Each line from the one with "cyan brick H2:I2" through the last line of the material is to be printed exactly; no other line and no picture belongs in the copy.

*Records for the exercise:*
- - - - -
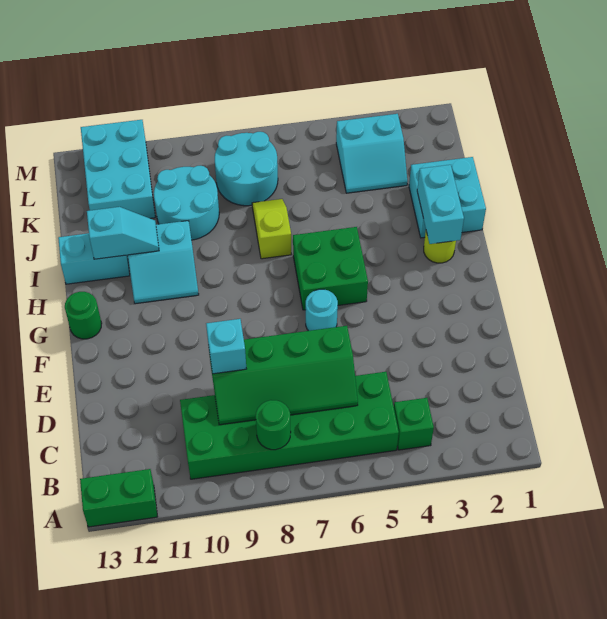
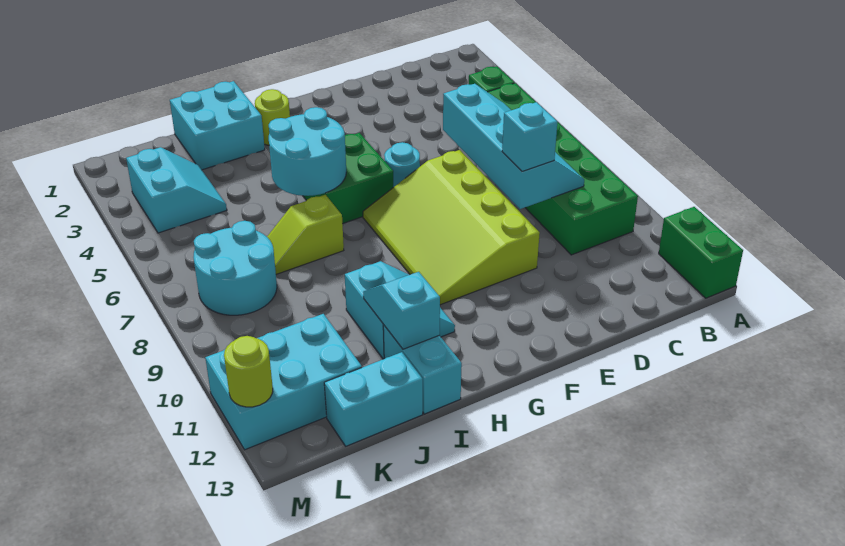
green round brick B8 level 2 -> none
green slope C6:D9 level 2 top D -> cyan slope C6:D9 level 2 top D
none -> lime slope E7:G10 level 1 top E
green round brick G13 level 1 -> none
cyan brick H2:I2 level 2 -> cyan brick J13:K13 level 1
cyan round brick J9:K10 level 1 -> cyan round brick H5:I6 level 2
none -> lime round brick M12 level 2

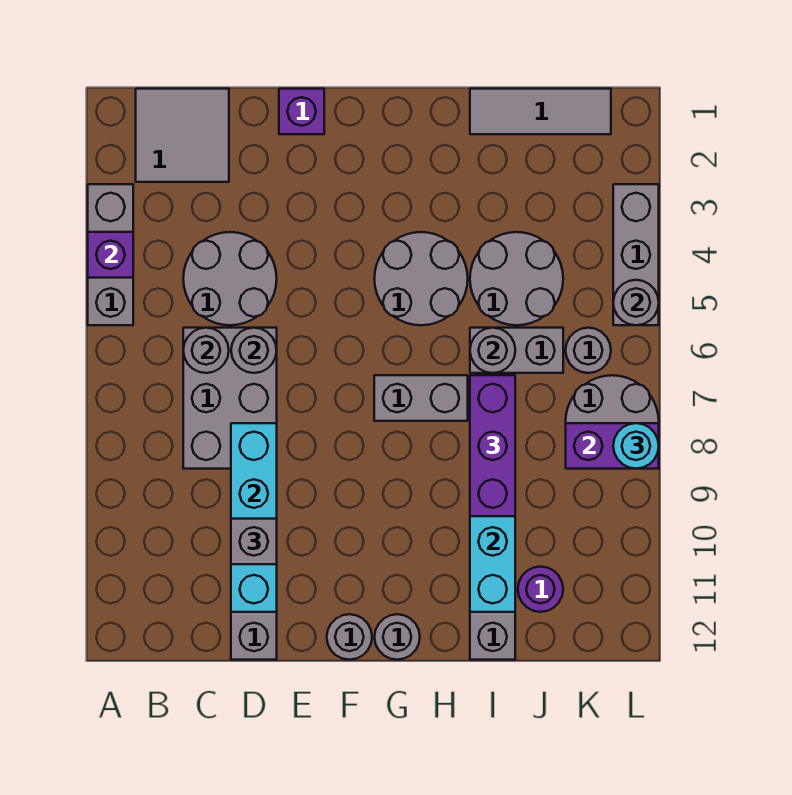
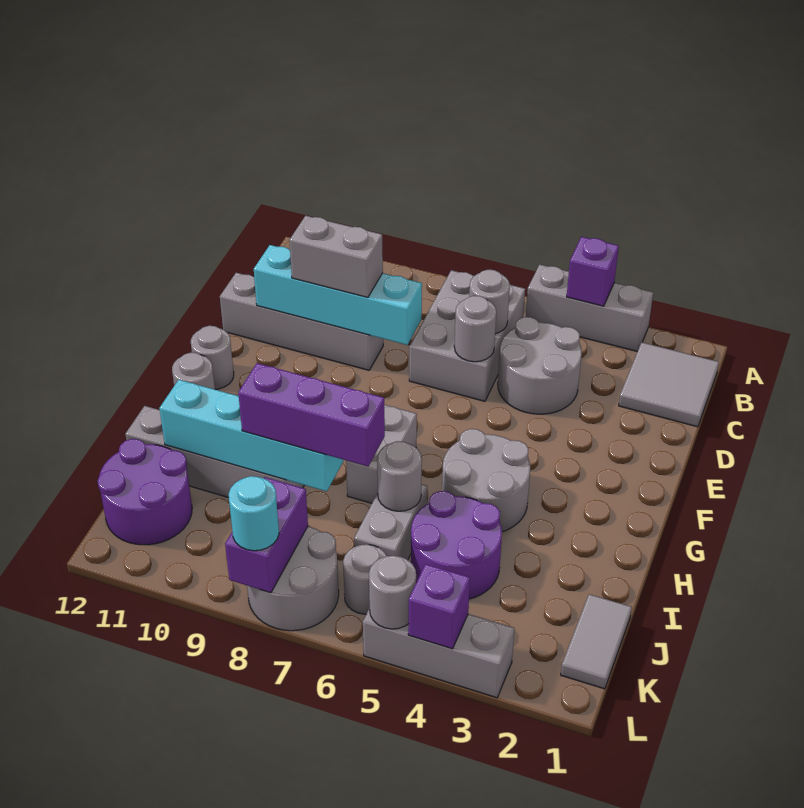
grey brick C6:D8 level 1 -> grey brick B6:D7 level 1
grey brick D10 level 3 -> grey brick D9:D10 level 3
purple brick E1 level 1 -> purple brick L4 level 2
grey tile I1:K1 level 1 -> grey tile J1:K1 level 1
grey round brick I4:J5 level 1 -> purple round brick I4:J5 level 1
purple round brick J11 level 1 -> purple round brick J11:K12 level 1

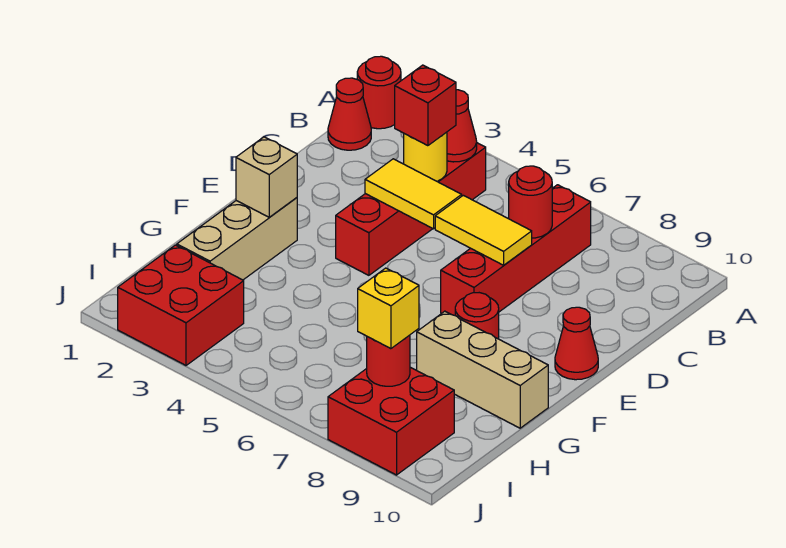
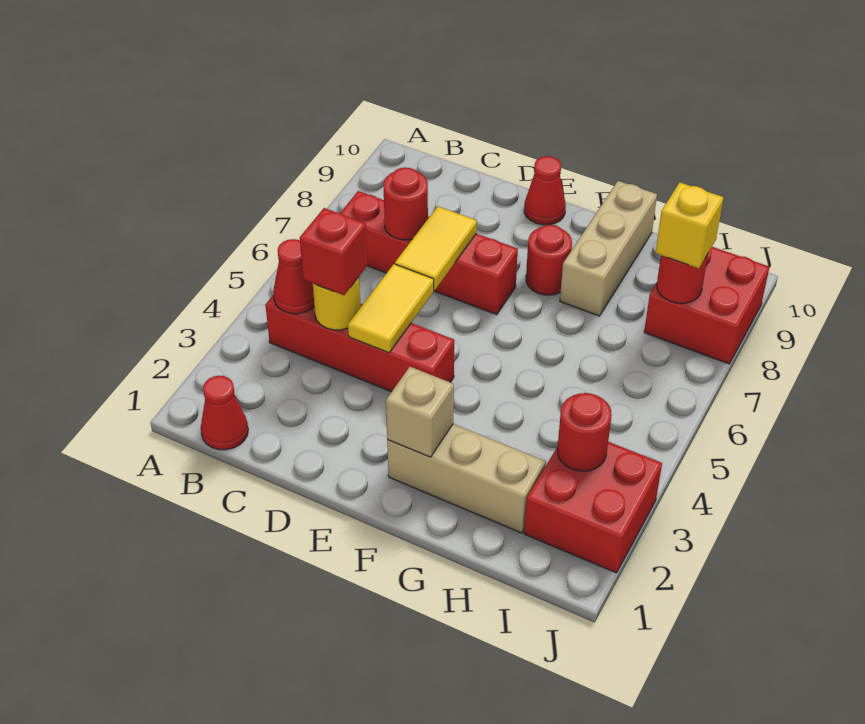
red round brick A1 level 1 -> red round brick I3 level 2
- - - - -
*Completed task:*
cyan brick H2:I2 level 2 -> cyan brick J13:K13 level 1
cyan round brick J9:K10 level 1 -> cyan round brick H5:I6 level 2
none -> lime round brick M12 level 2

grey brick C6:D8 level 1 -> grey brick B6:D7 level 1
grey brick D10 level 3 -> grey brick D9:D10 level 3
purple brick E1 level 1 -> purple brick L4 level 2
grey tile I1:K1 level 1 -> grey tile J1:K1 level 1
grey round brick I4:J5 level 1 -> purple round brick I4:J5 level 1
purple round brick J11 level 1 -> purple round brick J11:K12 level 1

red round brick A1 level 1 -> red round brick I3 level 2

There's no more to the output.